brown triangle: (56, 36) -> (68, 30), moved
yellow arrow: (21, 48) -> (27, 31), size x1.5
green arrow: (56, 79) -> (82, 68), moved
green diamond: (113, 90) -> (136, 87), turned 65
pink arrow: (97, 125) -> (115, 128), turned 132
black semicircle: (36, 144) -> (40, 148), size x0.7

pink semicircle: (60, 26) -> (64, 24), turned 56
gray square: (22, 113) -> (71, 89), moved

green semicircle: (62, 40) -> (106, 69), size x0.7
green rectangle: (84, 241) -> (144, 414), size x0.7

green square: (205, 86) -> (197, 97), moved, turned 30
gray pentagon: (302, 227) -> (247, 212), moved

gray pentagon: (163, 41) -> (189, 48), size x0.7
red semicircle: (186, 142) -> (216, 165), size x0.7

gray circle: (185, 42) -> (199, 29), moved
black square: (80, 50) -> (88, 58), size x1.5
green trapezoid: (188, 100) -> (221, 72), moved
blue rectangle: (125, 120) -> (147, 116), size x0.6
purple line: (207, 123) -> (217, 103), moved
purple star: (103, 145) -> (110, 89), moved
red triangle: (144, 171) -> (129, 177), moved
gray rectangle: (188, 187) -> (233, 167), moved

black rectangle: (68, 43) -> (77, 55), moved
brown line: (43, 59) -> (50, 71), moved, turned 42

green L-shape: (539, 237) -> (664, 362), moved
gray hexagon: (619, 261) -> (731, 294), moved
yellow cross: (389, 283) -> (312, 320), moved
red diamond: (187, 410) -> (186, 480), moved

────────────────

◆ **Problem details**: Could you retype exactly the lines from the one containing "black square: (80, 50) -> (88, 58), size x1.5" through the final line of the data above, and no others?

◆ **Response to this exercise**:
black square: (80, 50) -> (88, 58), size x1.5
green trapezoid: (188, 100) -> (221, 72), moved
blue rectangle: (125, 120) -> (147, 116), size x0.6
purple line: (207, 123) -> (217, 103), moved
purple star: (103, 145) -> (110, 89), moved
red triangle: (144, 171) -> (129, 177), moved
gray rectangle: (188, 187) -> (233, 167), moved

black rectangle: (68, 43) -> (77, 55), moved
brown line: (43, 59) -> (50, 71), moved, turned 42

green L-shape: (539, 237) -> (664, 362), moved
gray hexagon: (619, 261) -> (731, 294), moved
yellow cross: (389, 283) -> (312, 320), moved
red diamond: (187, 410) -> (186, 480), moved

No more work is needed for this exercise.